Task prompt: Nothing in the records may be dropped. Retype them all exactly.

Source material:
-- -- --

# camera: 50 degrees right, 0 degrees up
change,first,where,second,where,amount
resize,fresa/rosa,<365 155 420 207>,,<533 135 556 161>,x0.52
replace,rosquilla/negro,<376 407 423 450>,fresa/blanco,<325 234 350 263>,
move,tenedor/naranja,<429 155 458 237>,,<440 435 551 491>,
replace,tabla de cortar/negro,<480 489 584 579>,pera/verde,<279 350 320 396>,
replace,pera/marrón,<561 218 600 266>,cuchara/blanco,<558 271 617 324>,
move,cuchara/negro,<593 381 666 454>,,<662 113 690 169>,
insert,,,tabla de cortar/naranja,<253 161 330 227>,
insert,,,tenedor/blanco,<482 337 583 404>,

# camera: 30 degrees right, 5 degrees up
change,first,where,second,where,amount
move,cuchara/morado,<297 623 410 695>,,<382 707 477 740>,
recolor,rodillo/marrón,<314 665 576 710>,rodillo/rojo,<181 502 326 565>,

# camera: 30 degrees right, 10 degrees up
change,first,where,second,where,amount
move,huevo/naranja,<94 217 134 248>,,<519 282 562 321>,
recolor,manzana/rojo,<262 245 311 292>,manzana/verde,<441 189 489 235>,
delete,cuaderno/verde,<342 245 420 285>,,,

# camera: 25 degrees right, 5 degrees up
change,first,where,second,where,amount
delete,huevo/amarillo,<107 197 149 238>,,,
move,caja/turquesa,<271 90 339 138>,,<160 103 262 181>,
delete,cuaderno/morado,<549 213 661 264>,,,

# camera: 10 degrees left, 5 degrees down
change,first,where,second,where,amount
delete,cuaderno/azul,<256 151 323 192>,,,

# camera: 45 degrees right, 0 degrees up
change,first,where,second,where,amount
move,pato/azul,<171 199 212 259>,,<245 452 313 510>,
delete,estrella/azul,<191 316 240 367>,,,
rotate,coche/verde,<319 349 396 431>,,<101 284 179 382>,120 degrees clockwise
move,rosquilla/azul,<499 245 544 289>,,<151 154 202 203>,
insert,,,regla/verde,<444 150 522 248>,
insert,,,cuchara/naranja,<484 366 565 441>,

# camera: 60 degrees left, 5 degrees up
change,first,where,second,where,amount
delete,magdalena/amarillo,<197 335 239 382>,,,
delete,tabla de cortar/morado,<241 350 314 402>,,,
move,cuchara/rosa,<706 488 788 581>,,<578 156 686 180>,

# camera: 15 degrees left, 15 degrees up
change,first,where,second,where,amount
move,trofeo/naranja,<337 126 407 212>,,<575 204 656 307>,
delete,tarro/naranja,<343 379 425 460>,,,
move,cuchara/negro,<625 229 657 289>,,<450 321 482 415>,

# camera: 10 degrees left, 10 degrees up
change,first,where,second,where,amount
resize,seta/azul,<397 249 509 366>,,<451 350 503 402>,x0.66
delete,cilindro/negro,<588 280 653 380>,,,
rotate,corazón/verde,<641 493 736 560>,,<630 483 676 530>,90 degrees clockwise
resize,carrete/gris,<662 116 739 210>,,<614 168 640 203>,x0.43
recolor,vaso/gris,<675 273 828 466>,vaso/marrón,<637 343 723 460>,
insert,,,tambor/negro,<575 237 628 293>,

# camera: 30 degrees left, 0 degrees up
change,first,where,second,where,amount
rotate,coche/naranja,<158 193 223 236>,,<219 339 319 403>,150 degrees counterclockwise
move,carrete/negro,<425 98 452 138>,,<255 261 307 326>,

-- -- --

Answer box:
# camera: 50 degrees right, 0 degrees up
change,first,where,second,where,amount
resize,fresa/rosa,<365 155 420 207>,,<533 135 556 161>,x0.52
replace,rosquilla/negro,<376 407 423 450>,fresa/blanco,<325 234 350 263>,
move,tenedor/naranja,<429 155 458 237>,,<440 435 551 491>,
replace,tabla de cortar/negro,<480 489 584 579>,pera/verde,<279 350 320 396>,
replace,pera/marrón,<561 218 600 266>,cuchara/blanco,<558 271 617 324>,
move,cuchara/negro,<593 381 666 454>,,<662 113 690 169>,
insert,,,tabla de cortar/naranja,<253 161 330 227>,
insert,,,tenedor/blanco,<482 337 583 404>,

# camera: 30 degrees right, 5 degrees up
change,first,where,second,where,amount
move,cuchara/morado,<297 623 410 695>,,<382 707 477 740>,
recolor,rodillo/marrón,<314 665 576 710>,rodillo/rojo,<181 502 326 565>,

# camera: 30 degrees right, 10 degrees up
change,first,where,second,where,amount
move,huevo/naranja,<94 217 134 248>,,<519 282 562 321>,
recolor,manzana/rojo,<262 245 311 292>,manzana/verde,<441 189 489 235>,
delete,cuaderno/verde,<342 245 420 285>,,,

# camera: 25 degrees right, 5 degrees up
change,first,where,second,where,amount
delete,huevo/amarillo,<107 197 149 238>,,,
move,caja/turquesa,<271 90 339 138>,,<160 103 262 181>,
delete,cuaderno/morado,<549 213 661 264>,,,

# camera: 10 degrees left, 5 degrees down
change,first,where,second,where,amount
delete,cuaderno/azul,<256 151 323 192>,,,

# camera: 45 degrees right, 0 degrees up
change,first,where,second,where,amount
move,pato/azul,<171 199 212 259>,,<245 452 313 510>,
delete,estrella/azul,<191 316 240 367>,,,
rotate,coche/verde,<319 349 396 431>,,<101 284 179 382>,120 degrees clockwise
move,rosquilla/azul,<499 245 544 289>,,<151 154 202 203>,
insert,,,regla/verde,<444 150 522 248>,
insert,,,cuchara/naranja,<484 366 565 441>,

# camera: 60 degrees left, 5 degrees up
change,first,where,second,where,amount
delete,magdalena/amarillo,<197 335 239 382>,,,
delete,tabla de cortar/morado,<241 350 314 402>,,,
move,cuchara/rosa,<706 488 788 581>,,<578 156 686 180>,

# camera: 15 degrees left, 15 degrees up
change,first,where,second,where,amount
move,trofeo/naranja,<337 126 407 212>,,<575 204 656 307>,
delete,tarro/naranja,<343 379 425 460>,,,
move,cuchara/negro,<625 229 657 289>,,<450 321 482 415>,

# camera: 10 degrees left, 10 degrees up
change,first,where,second,where,amount
resize,seta/azul,<397 249 509 366>,,<451 350 503 402>,x0.66
delete,cilindro/negro,<588 280 653 380>,,,
rotate,corazón/verde,<641 493 736 560>,,<630 483 676 530>,90 degrees clockwise
resize,carrete/gris,<662 116 739 210>,,<614 168 640 203>,x0.43
recolor,vaso/gris,<675 273 828 466>,vaso/marrón,<637 343 723 460>,
insert,,,tambor/negro,<575 237 628 293>,

# camera: 30 degrees left, 0 degrees up
change,first,where,second,where,amount
rotate,coche/naranja,<158 193 223 236>,,<219 339 319 403>,150 degrees counterclockwise
move,carrete/negro,<425 98 452 138>,,<255 261 307 326>,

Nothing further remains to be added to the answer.